# Task brief:
Pick out every line in the records below that contains the word "board" and copy each of those lines.

+++ Provided records

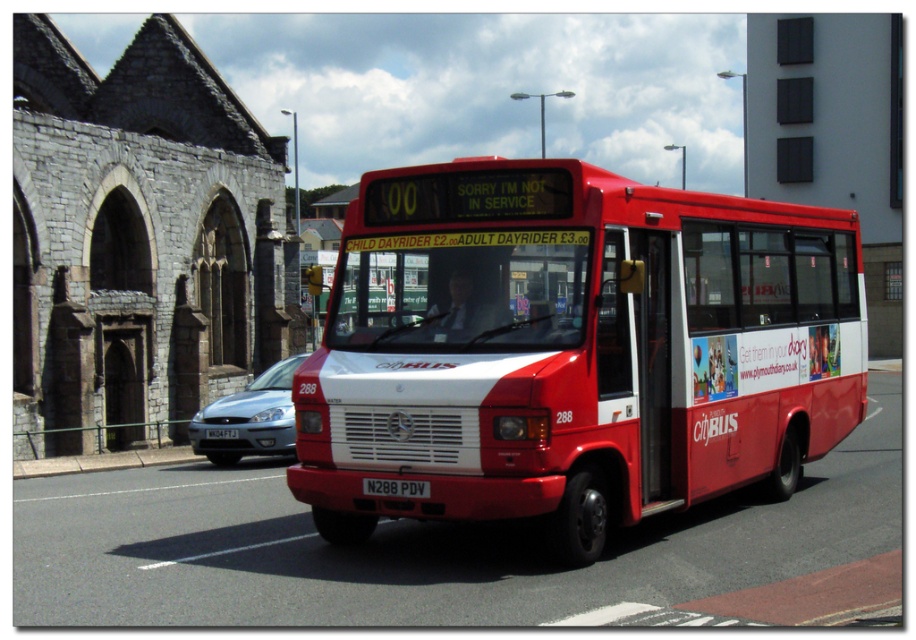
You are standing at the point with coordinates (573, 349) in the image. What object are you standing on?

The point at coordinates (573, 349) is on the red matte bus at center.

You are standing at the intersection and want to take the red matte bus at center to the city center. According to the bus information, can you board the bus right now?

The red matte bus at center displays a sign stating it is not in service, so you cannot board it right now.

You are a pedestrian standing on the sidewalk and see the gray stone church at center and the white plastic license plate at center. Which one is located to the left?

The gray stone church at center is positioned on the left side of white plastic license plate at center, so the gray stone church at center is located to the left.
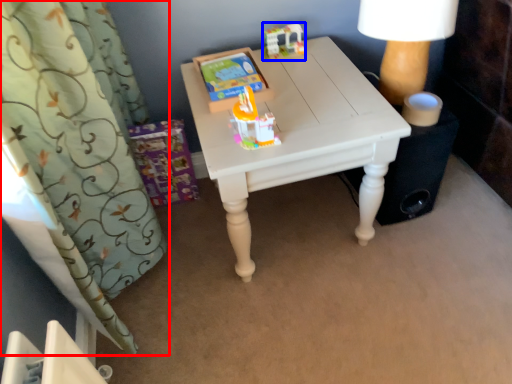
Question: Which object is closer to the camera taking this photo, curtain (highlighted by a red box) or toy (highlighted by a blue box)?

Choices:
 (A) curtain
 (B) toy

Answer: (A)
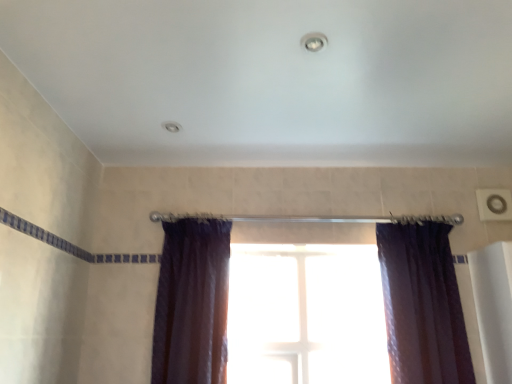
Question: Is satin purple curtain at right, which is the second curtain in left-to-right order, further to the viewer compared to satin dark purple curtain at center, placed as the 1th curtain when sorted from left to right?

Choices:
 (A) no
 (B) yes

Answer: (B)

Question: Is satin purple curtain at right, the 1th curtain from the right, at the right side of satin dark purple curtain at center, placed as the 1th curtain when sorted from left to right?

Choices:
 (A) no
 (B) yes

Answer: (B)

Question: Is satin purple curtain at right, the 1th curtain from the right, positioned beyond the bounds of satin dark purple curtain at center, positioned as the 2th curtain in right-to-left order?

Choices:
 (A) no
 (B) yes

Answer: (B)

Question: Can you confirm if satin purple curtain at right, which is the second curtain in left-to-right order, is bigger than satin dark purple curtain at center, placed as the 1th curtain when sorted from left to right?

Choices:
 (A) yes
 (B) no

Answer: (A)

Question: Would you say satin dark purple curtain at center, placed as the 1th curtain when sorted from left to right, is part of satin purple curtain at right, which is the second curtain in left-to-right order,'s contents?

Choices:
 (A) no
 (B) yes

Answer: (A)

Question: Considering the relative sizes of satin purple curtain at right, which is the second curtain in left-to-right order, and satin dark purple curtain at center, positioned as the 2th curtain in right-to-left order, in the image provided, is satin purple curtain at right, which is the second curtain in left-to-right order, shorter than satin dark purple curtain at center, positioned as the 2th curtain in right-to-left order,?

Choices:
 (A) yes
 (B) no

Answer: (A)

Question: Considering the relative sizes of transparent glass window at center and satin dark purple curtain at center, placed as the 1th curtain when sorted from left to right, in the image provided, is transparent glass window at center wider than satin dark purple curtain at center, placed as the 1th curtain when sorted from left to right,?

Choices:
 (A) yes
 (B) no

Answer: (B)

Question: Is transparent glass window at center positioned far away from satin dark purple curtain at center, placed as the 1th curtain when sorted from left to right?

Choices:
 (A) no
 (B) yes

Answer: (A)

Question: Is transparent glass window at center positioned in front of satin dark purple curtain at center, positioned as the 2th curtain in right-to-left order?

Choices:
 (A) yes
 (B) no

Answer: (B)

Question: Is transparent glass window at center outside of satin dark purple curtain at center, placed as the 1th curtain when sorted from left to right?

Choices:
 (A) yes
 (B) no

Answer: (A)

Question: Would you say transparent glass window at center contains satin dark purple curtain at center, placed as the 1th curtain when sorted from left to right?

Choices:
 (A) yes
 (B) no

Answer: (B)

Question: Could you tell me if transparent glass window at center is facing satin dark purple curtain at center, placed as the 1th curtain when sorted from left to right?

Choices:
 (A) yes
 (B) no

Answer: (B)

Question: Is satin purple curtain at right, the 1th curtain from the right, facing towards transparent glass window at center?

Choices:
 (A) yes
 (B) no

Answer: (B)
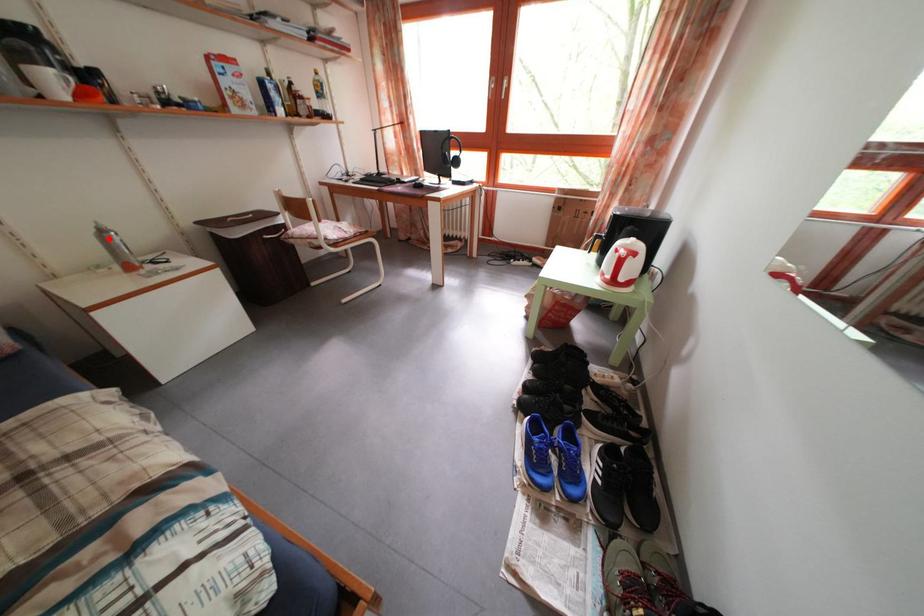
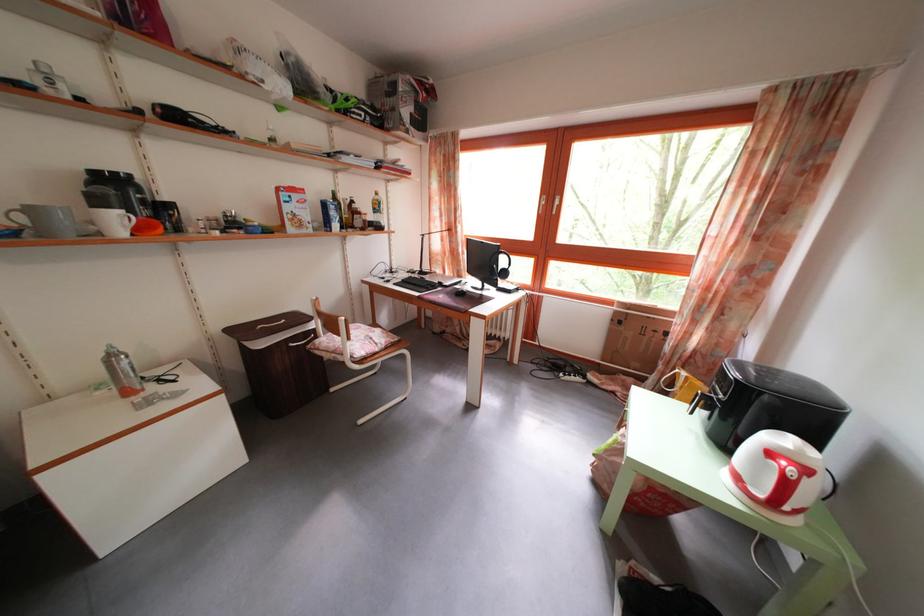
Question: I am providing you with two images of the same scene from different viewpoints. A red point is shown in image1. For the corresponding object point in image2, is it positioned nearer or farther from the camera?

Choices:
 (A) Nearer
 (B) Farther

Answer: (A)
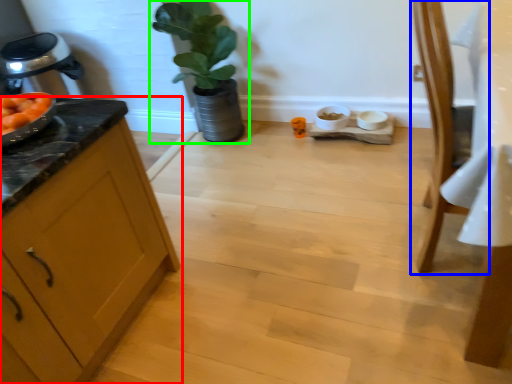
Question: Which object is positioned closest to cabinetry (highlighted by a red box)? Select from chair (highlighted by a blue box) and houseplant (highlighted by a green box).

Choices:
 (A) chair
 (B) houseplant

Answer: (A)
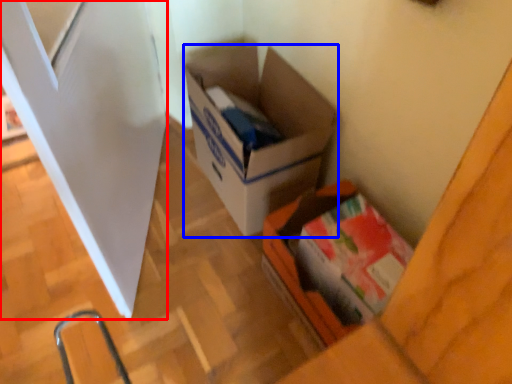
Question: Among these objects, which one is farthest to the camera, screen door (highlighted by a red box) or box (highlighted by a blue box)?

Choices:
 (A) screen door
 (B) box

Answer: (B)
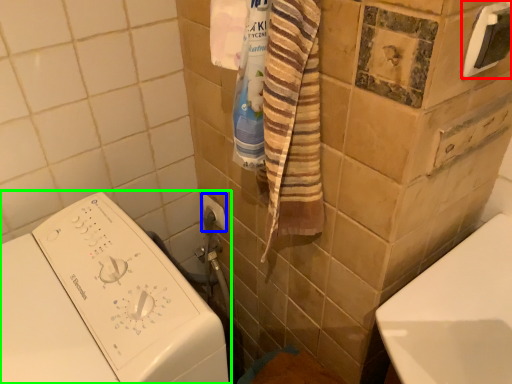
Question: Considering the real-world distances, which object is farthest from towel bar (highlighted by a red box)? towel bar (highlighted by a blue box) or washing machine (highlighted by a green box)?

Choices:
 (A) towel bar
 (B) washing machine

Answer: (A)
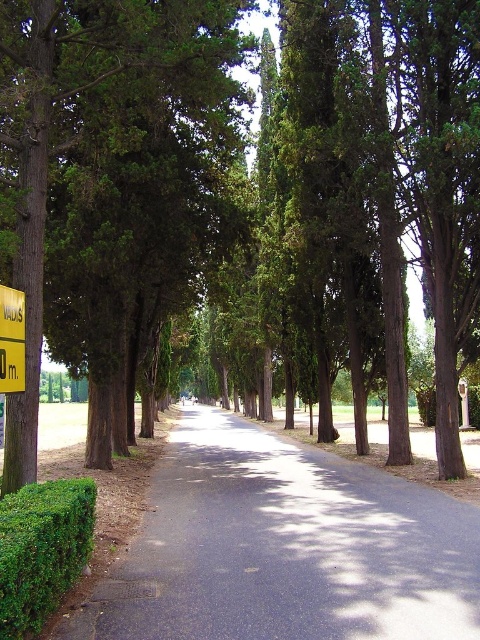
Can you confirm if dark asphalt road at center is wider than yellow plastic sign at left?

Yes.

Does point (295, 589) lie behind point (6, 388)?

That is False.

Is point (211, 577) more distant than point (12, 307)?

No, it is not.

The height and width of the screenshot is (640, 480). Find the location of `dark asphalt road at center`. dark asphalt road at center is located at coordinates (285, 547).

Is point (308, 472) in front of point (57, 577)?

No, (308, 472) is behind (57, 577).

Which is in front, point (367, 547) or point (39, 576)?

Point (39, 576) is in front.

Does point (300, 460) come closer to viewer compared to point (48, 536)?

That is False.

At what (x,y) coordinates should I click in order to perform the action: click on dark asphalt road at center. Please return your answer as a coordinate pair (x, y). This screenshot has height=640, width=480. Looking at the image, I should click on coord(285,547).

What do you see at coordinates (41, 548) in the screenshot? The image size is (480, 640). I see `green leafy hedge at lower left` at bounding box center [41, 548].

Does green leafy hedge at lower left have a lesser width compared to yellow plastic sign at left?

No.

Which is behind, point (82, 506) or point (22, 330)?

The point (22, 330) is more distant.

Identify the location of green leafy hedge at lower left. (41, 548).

++++++

# Written answer:
You are standing at the intersection and want to take the red matte bus at center to the city center. According to the bus information, can you board the bus right now?
The red matte bus at center displays a sign stating it is not in service, so you cannot board it right now.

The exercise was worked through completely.